→ **Written problem**
Revise the records below by replacing every "white plastic table" with "white plastic desk" and leaving everything else unchanged.

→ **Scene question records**
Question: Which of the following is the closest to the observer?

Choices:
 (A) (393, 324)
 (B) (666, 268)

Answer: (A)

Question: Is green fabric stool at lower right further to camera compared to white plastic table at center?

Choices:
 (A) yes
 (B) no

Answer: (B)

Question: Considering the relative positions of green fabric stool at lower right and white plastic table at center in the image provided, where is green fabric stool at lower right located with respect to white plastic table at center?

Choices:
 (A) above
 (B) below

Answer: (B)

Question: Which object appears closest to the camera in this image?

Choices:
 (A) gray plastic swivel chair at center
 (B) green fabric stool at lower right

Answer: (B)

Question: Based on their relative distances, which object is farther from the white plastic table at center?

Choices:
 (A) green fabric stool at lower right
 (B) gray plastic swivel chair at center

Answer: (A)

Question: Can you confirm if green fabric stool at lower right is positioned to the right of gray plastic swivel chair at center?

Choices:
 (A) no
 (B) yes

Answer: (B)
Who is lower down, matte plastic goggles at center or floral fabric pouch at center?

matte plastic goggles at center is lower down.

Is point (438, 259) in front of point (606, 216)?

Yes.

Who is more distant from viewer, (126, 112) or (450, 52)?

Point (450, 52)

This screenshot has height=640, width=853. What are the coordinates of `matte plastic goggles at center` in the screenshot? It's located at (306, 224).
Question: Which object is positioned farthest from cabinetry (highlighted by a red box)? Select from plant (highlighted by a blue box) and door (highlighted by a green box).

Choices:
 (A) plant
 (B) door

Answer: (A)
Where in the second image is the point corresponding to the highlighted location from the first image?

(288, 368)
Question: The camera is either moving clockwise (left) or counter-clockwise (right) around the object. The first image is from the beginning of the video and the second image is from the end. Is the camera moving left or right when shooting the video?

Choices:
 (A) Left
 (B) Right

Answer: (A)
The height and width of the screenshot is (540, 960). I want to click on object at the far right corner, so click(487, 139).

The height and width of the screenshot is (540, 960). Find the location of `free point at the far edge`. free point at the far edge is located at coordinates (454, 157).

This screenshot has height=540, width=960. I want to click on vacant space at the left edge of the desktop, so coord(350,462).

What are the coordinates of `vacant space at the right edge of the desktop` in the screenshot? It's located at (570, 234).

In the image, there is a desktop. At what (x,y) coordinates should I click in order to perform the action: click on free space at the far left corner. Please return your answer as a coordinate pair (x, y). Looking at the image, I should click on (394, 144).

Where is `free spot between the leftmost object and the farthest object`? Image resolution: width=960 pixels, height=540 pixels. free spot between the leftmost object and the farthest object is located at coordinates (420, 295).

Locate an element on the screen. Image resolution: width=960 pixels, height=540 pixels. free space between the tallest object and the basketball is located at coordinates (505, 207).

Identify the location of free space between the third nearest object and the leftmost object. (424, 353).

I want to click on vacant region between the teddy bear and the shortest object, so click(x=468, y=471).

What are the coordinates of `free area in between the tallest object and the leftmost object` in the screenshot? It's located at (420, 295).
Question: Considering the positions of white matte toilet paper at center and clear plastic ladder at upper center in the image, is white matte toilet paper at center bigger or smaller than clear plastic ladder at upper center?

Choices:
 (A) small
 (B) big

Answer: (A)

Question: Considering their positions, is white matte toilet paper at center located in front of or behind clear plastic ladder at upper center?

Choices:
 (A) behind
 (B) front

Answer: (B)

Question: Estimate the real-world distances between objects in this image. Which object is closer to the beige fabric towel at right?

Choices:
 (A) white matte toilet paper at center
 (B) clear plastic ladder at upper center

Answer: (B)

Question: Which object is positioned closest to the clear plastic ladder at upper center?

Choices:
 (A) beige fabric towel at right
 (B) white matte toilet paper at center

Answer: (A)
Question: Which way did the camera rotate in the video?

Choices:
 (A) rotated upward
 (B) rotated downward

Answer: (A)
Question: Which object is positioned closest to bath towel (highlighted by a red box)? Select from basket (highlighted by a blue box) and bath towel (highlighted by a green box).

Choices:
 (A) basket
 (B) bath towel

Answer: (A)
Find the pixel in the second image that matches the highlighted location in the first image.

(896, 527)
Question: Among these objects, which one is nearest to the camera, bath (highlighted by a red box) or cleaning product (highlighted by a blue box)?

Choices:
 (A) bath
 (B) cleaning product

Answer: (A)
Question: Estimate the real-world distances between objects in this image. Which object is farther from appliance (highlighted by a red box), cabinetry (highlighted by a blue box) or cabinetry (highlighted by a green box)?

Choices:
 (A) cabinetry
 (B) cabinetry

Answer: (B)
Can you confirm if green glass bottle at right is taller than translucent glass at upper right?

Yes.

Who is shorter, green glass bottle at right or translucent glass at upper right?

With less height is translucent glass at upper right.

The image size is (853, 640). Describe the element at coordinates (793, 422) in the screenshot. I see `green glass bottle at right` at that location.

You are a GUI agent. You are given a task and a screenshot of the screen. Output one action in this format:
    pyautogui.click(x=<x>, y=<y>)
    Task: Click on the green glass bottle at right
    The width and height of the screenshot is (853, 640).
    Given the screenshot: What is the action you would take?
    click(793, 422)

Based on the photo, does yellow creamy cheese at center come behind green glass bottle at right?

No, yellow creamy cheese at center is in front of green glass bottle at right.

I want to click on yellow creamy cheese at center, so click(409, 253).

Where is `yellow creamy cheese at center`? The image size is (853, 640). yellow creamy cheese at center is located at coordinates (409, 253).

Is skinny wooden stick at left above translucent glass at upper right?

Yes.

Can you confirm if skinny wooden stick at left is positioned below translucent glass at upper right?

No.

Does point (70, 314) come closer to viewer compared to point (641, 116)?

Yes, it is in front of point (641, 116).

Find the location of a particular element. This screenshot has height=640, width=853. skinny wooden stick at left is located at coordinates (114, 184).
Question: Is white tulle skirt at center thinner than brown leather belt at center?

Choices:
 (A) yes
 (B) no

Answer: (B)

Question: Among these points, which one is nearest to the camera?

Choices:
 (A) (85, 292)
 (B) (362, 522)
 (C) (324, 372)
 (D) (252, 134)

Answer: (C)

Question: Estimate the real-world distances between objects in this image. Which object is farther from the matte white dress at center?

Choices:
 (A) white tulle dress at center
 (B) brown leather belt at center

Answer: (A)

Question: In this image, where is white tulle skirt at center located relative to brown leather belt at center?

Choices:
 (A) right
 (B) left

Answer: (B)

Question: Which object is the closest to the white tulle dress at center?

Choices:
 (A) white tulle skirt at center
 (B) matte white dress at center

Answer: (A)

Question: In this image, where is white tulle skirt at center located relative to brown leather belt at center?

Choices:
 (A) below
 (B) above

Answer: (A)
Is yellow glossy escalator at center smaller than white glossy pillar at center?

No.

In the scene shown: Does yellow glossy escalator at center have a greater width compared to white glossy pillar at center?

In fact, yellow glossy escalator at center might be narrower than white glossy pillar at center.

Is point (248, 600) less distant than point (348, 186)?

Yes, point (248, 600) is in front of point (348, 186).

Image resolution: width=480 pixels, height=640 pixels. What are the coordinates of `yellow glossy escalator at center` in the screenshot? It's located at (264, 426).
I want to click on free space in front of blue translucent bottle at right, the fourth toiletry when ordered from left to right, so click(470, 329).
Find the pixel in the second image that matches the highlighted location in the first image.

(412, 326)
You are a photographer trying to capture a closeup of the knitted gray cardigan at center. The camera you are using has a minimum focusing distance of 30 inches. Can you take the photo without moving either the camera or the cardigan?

→ **Task answer**
Question: Which of the following is the closest to the observer?

Choices:
 (A) (393, 324)
 (B) (666, 268)

Answer: (A)

Question: Is green fabric stool at lower right further to camera compared to white plastic desk at center?

Choices:
 (A) yes
 (B) no

Answer: (B)

Question: Considering the relative positions of green fabric stool at lower right and white plastic desk at center in the image provided, where is green fabric stool at lower right located with respect to white plastic desk at center?

Choices:
 (A) above
 (B) below

Answer: (B)

Question: Which object appears closest to the camera in this image?

Choices:
 (A) gray plastic swivel chair at center
 (B) green fabric stool at lower right

Answer: (B)

Question: Based on their relative distances, which object is farther from the white plastic desk at center?

Choices:
 (A) green fabric stool at lower right
 (B) gray plastic swivel chair at center

Answer: (A)

Question: Can you confirm if green fabric stool at lower right is positioned to the right of gray plastic swivel chair at center?

Choices:
 (A) no
 (B) yes

Answer: (B)
Who is lower down, matte plastic goggles at center or floral fabric pouch at center?

matte plastic goggles at center is lower down.

Is point (438, 259) in front of point (606, 216)?

Yes.

Who is more distant from viewer, (126, 112) or (450, 52)?

Point (450, 52)

This screenshot has height=640, width=853. What are the coordinates of `matte plastic goggles at center` in the screenshot? It's located at (306, 224).
Question: Which object is positioned farthest from cabinetry (highlighted by a red box)? Select from plant (highlighted by a blue box) and door (highlighted by a green box).

Choices:
 (A) plant
 (B) door

Answer: (A)
Where in the second image is the point corresponding to the highlighted location from the first image?

(288, 368)
Question: The camera is either moving clockwise (left) or counter-clockwise (right) around the object. The first image is from the beginning of the video and the second image is from the end. Is the camera moving left or right when shooting the video?

Choices:
 (A) Left
 (B) Right

Answer: (A)
The height and width of the screenshot is (540, 960). I want to click on object at the far right corner, so click(487, 139).

The height and width of the screenshot is (540, 960). Find the location of `free point at the far edge`. free point at the far edge is located at coordinates (454, 157).

This screenshot has height=540, width=960. I want to click on vacant space at the left edge of the desktop, so coord(350,462).

What are the coordinates of `vacant space at the right edge of the desktop` in the screenshot? It's located at (570, 234).

In the image, there is a desktop. At what (x,y) coordinates should I click in order to perform the action: click on free space at the far left corner. Please return your answer as a coordinate pair (x, y). Looking at the image, I should click on (394, 144).

Where is `free spot between the leftmost object and the farthest object`? Image resolution: width=960 pixels, height=540 pixels. free spot between the leftmost object and the farthest object is located at coordinates (420, 295).

Locate an element on the screen. Image resolution: width=960 pixels, height=540 pixels. free space between the tallest object and the basketball is located at coordinates (505, 207).

Identify the location of free space between the third nearest object and the leftmost object. (424, 353).

I want to click on vacant region between the teddy bear and the shortest object, so click(x=468, y=471).

What are the coordinates of `free area in between the tallest object and the leftmost object` in the screenshot? It's located at (420, 295).
Question: Considering the positions of white matte toilet paper at center and clear plastic ladder at upper center in the image, is white matte toilet paper at center bigger or smaller than clear plastic ladder at upper center?

Choices:
 (A) small
 (B) big

Answer: (A)

Question: Considering their positions, is white matte toilet paper at center located in front of or behind clear plastic ladder at upper center?

Choices:
 (A) behind
 (B) front

Answer: (B)

Question: Estimate the real-world distances between objects in this image. Which object is closer to the beige fabric towel at right?

Choices:
 (A) white matte toilet paper at center
 (B) clear plastic ladder at upper center

Answer: (B)

Question: Which object is positioned closest to the clear plastic ladder at upper center?

Choices:
 (A) beige fabric towel at right
 (B) white matte toilet paper at center

Answer: (A)
Question: Which way did the camera rotate in the video?

Choices:
 (A) rotated upward
 (B) rotated downward

Answer: (A)
Question: Which object is positioned closest to bath towel (highlighted by a red box)? Select from basket (highlighted by a blue box) and bath towel (highlighted by a green box).

Choices:
 (A) basket
 (B) bath towel

Answer: (A)
Find the pixel in the second image that matches the highlighted location in the first image.

(896, 527)
Question: Among these objects, which one is nearest to the camera, bath (highlighted by a red box) or cleaning product (highlighted by a blue box)?

Choices:
 (A) bath
 (B) cleaning product

Answer: (A)
Question: Estimate the real-world distances between objects in this image. Which object is farther from appliance (highlighted by a red box), cabinetry (highlighted by a blue box) or cabinetry (highlighted by a green box)?

Choices:
 (A) cabinetry
 (B) cabinetry

Answer: (B)
Can you confirm if green glass bottle at right is taller than translucent glass at upper right?

Yes.

Who is shorter, green glass bottle at right or translucent glass at upper right?

With less height is translucent glass at upper right.

The image size is (853, 640). Describe the element at coordinates (793, 422) in the screenshot. I see `green glass bottle at right` at that location.

You are a GUI agent. You are given a task and a screenshot of the screen. Output one action in this format:
    pyautogui.click(x=<x>, y=<y>)
    Task: Click on the green glass bottle at right
    The width and height of the screenshot is (853, 640).
    Given the screenshot: What is the action you would take?
    click(793, 422)

Based on the photo, does yellow creamy cheese at center come behind green glass bottle at right?

No, yellow creamy cheese at center is in front of green glass bottle at right.

I want to click on yellow creamy cheese at center, so click(409, 253).

Where is `yellow creamy cheese at center`? The image size is (853, 640). yellow creamy cheese at center is located at coordinates (409, 253).

Is skinny wooden stick at left above translucent glass at upper right?

Yes.

Can you confirm if skinny wooden stick at left is positioned below translucent glass at upper right?

No.

Does point (70, 314) come closer to viewer compared to point (641, 116)?

Yes, it is in front of point (641, 116).

Find the location of a particular element. This screenshot has height=640, width=853. skinny wooden stick at left is located at coordinates (114, 184).
Question: Is white tulle skirt at center thinner than brown leather belt at center?

Choices:
 (A) yes
 (B) no

Answer: (B)

Question: Among these points, which one is nearest to the camera?

Choices:
 (A) (85, 292)
 (B) (362, 522)
 (C) (324, 372)
 (D) (252, 134)

Answer: (C)

Question: Estimate the real-world distances between objects in this image. Which object is farther from the matte white dress at center?

Choices:
 (A) white tulle dress at center
 (B) brown leather belt at center

Answer: (A)

Question: In this image, where is white tulle skirt at center located relative to brown leather belt at center?

Choices:
 (A) right
 (B) left

Answer: (B)

Question: Which object is the closest to the white tulle dress at center?

Choices:
 (A) white tulle skirt at center
 (B) matte white dress at center

Answer: (A)

Question: In this image, where is white tulle skirt at center located relative to brown leather belt at center?

Choices:
 (A) below
 (B) above

Answer: (A)
Is yellow glossy escalator at center smaller than white glossy pillar at center?

No.

In the scene shown: Does yellow glossy escalator at center have a greater width compared to white glossy pillar at center?

In fact, yellow glossy escalator at center might be narrower than white glossy pillar at center.

Is point (248, 600) less distant than point (348, 186)?

Yes, point (248, 600) is in front of point (348, 186).

Image resolution: width=480 pixels, height=640 pixels. What are the coordinates of `yellow glossy escalator at center` in the screenshot? It's located at (264, 426).
I want to click on free space in front of blue translucent bottle at right, the fourth toiletry when ordered from left to right, so click(470, 329).
Find the pixel in the second image that matches the highlighted location in the first image.

(412, 326)
You are a photographer trying to capture a closeup of the knitted gray cardigan at center. The camera you are using has a minimum focusing distance of 30 inches. Can you take the photo without moving either the camera or the cardigan?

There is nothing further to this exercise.